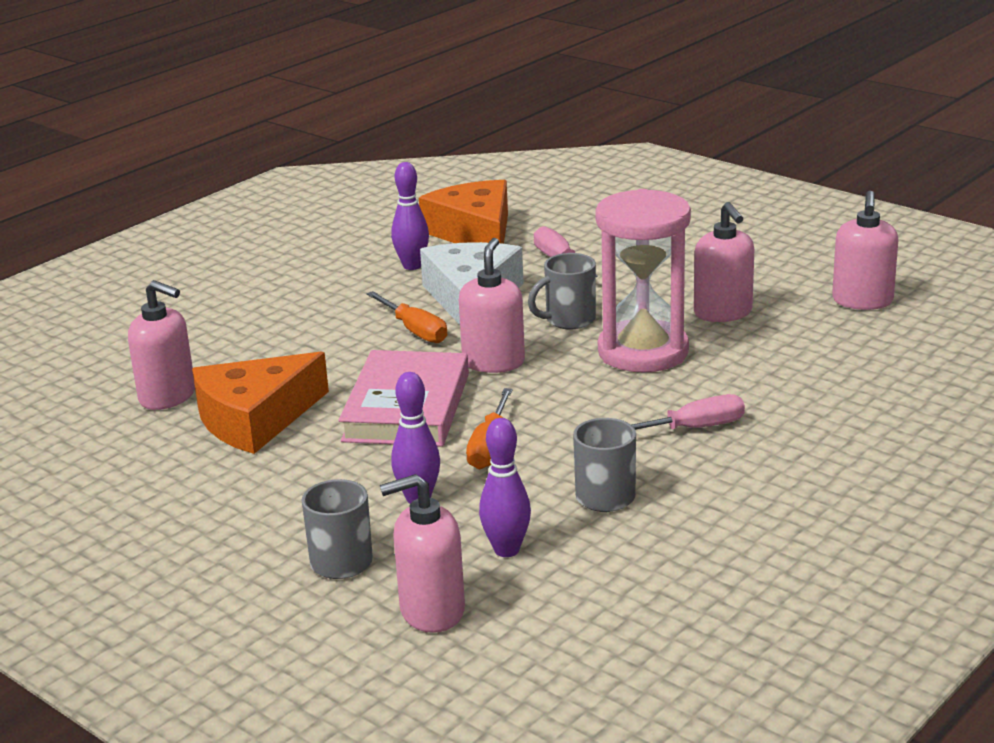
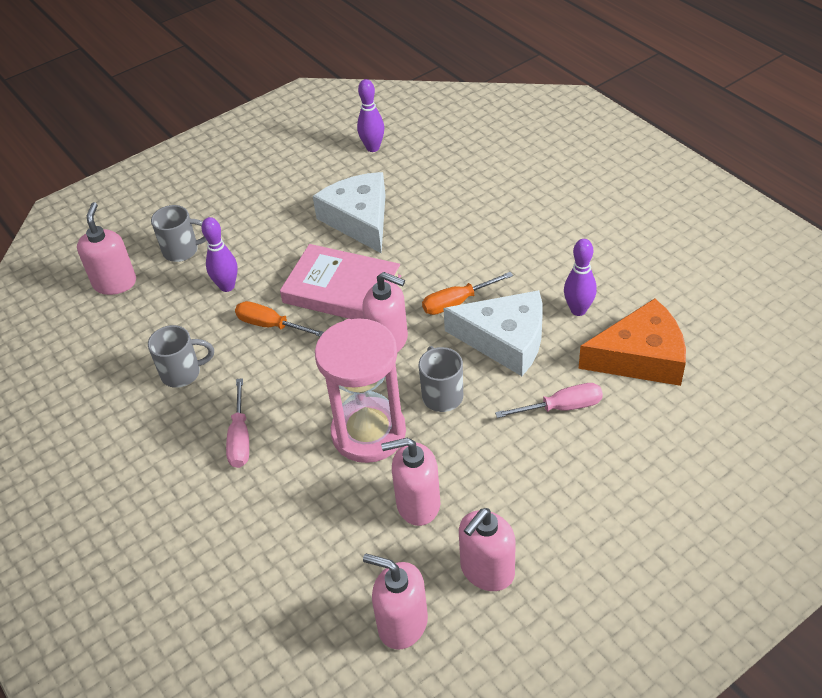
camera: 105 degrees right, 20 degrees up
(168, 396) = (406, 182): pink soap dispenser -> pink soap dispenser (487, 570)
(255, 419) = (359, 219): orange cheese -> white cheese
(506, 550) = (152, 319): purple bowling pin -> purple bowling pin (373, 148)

Required work
Start at the line containing "(255, 419) = (359, 219): orange" and return each line up to and including the last line of the material.

Response box
(255, 419) = (359, 219): orange cheese -> white cheese
(506, 550) = (152, 319): purple bowling pin -> purple bowling pin (373, 148)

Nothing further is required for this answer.